→ Task to carry out: From the first line to the last, print the material exactly, skipping the pictures.

→ Given data:

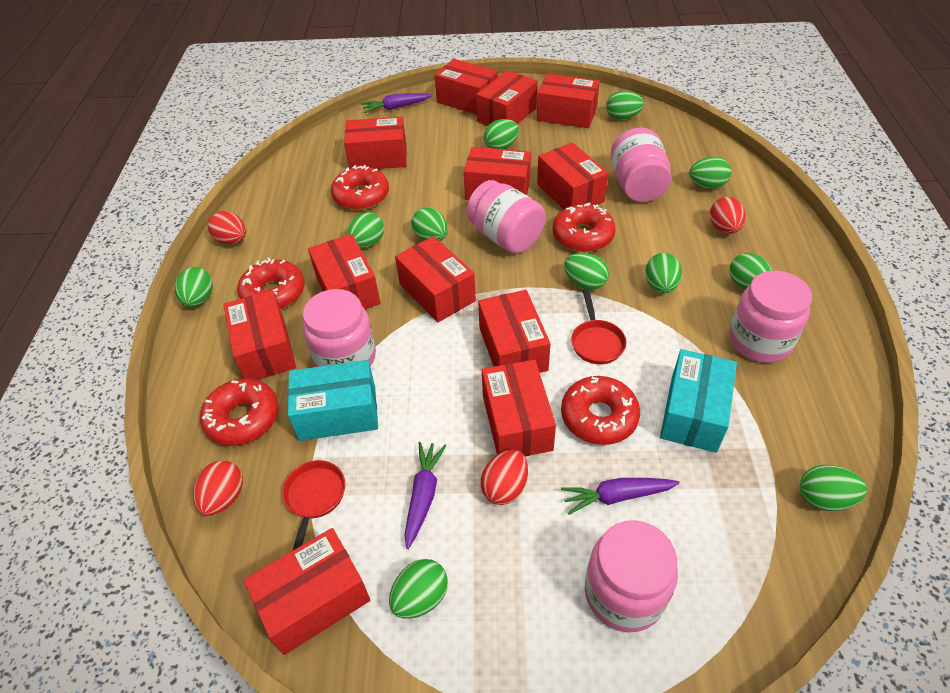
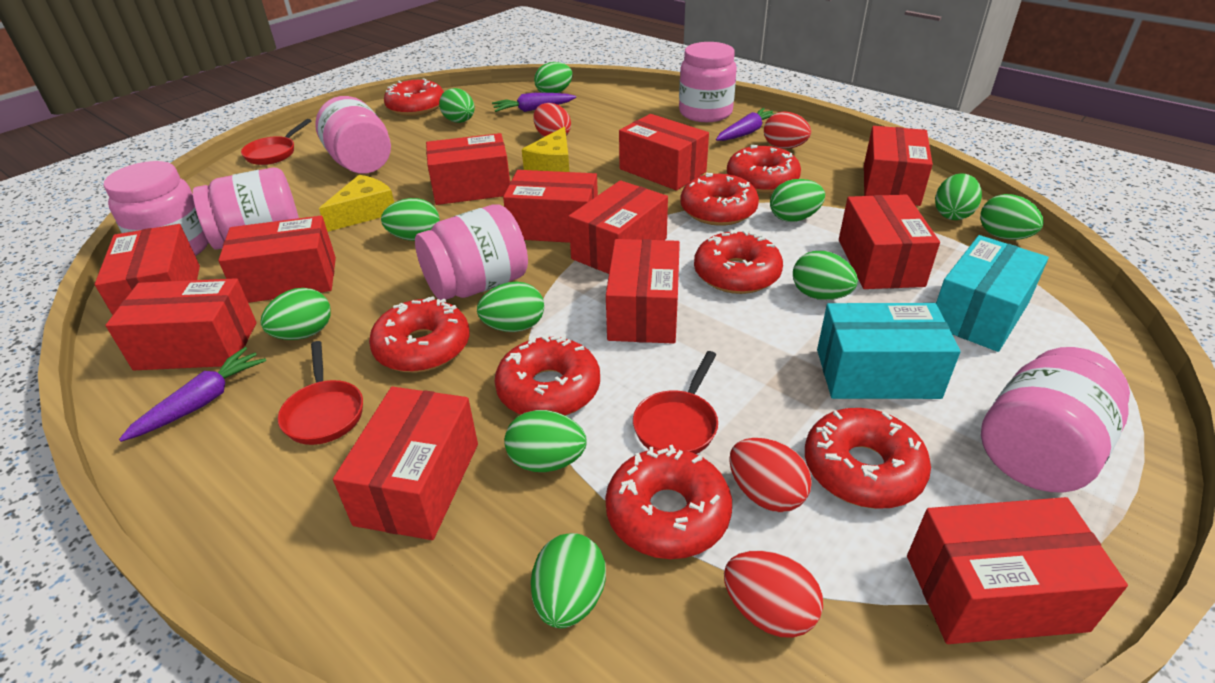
pink jar: 5 -> 6
red donut: 5 -> 8
red pan: 2 -> 3
yellow cheese: 0 -> 2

→ Exercise response:
pink jar: 5 -> 6
red donut: 5 -> 8
red pan: 2 -> 3
yellow cheese: 0 -> 2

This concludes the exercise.